Please repeat, from the entries that follow, the lines from the one containing "(431, 118) = (296, 190): orange" through the one containing "(829, 285) = (851, 240): black" exactly, adding nothing.

RECORDS SUPPLIED

***

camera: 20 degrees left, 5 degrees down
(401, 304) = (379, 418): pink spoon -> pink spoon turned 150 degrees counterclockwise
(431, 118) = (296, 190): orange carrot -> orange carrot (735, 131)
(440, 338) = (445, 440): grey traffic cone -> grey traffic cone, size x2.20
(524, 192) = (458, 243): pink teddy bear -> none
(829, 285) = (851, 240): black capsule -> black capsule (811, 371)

***

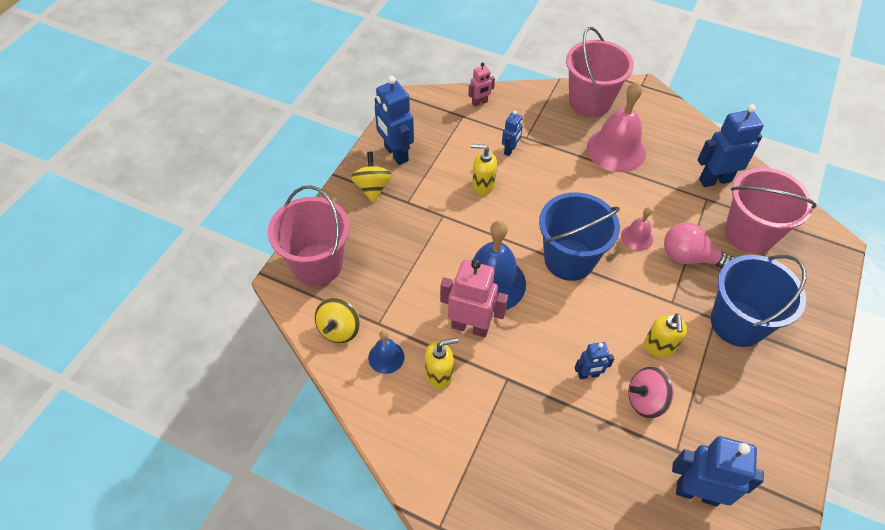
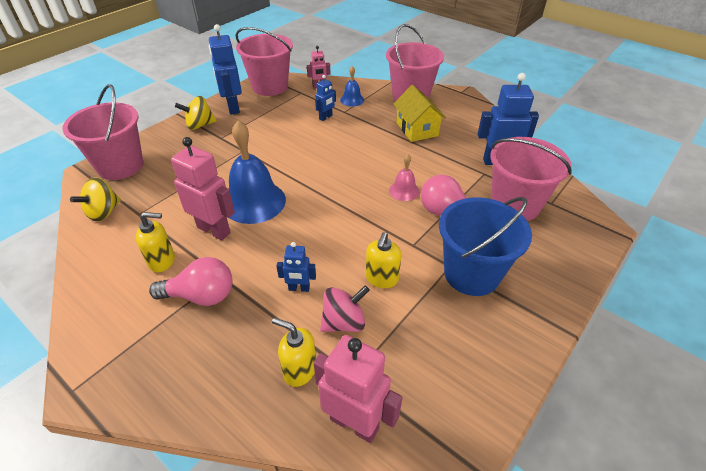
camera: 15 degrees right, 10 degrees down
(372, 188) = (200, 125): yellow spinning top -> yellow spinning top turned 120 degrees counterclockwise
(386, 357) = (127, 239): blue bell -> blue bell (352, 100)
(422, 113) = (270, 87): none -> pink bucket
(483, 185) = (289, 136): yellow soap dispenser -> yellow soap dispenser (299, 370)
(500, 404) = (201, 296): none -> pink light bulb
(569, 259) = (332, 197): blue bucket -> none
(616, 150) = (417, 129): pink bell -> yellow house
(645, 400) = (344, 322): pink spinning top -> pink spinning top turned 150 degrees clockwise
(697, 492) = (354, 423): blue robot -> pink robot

***

COMPLETED EXERCISE
(431, 118) = (296, 190): orange carrot -> orange carrot (735, 131)
(440, 338) = (445, 440): grey traffic cone -> grey traffic cone, size x2.20
(524, 192) = (458, 243): pink teddy bear -> none
(829, 285) = (851, 240): black capsule -> black capsule (811, 371)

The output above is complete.